__THE TASK__.
Return the full listing character for character, without its pictures.

__DATA BELOW__.

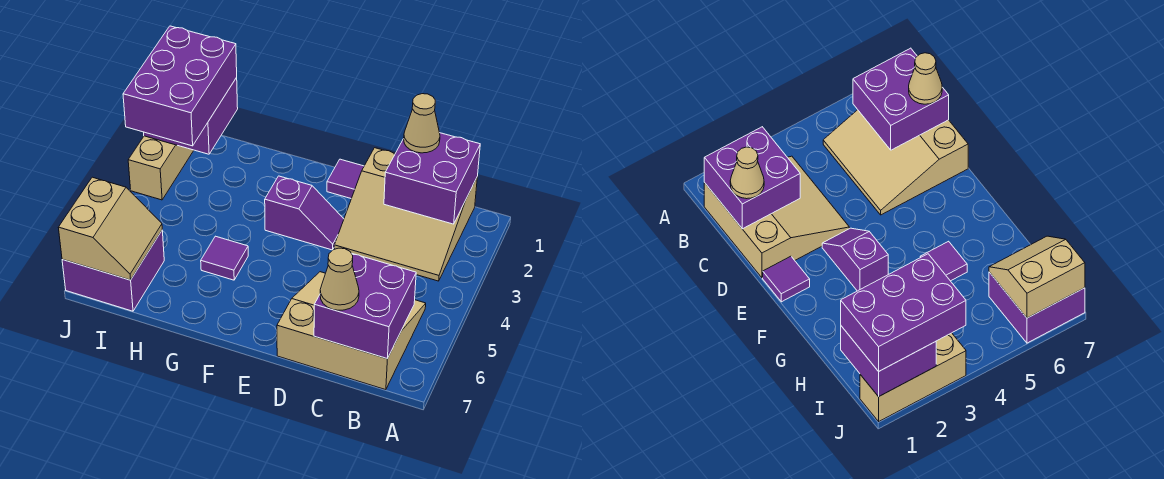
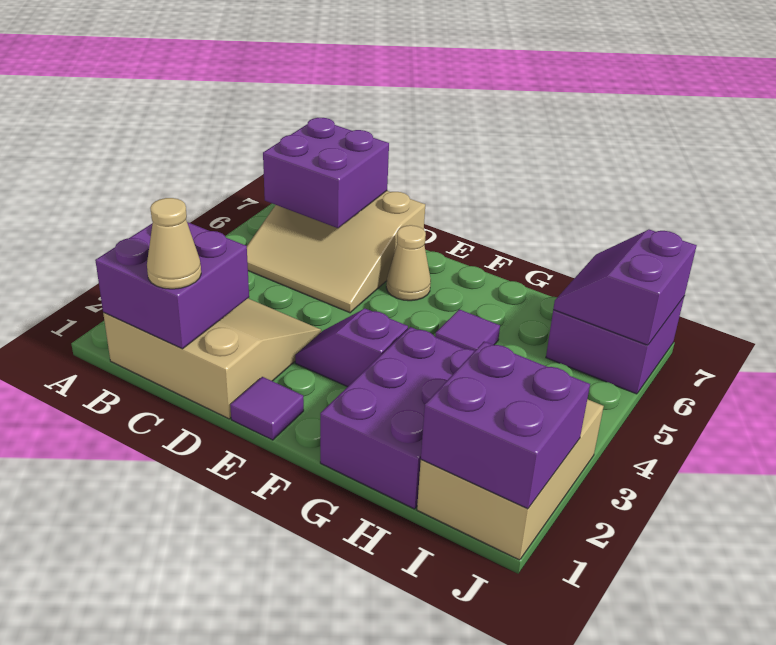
tan cone C7 level 3 -> tan cone E6 level 1
purple brick I1:J3 level 3 -> purple brick G1:H3 level 1
tan slope I6:J7 level 2 top J -> purple slope I6:J7 level 2 top J
tan brick J1:J3 level 1 -> tan brick I1:J3 level 1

__SOLUTION FOR THIS PROBLEM__.
tan cone C7 level 3 -> tan cone E6 level 1
purple brick I1:J3 level 3 -> purple brick G1:H3 level 1
tan slope I6:J7 level 2 top J -> purple slope I6:J7 level 2 top J
tan brick J1:J3 level 1 -> tan brick I1:J3 level 1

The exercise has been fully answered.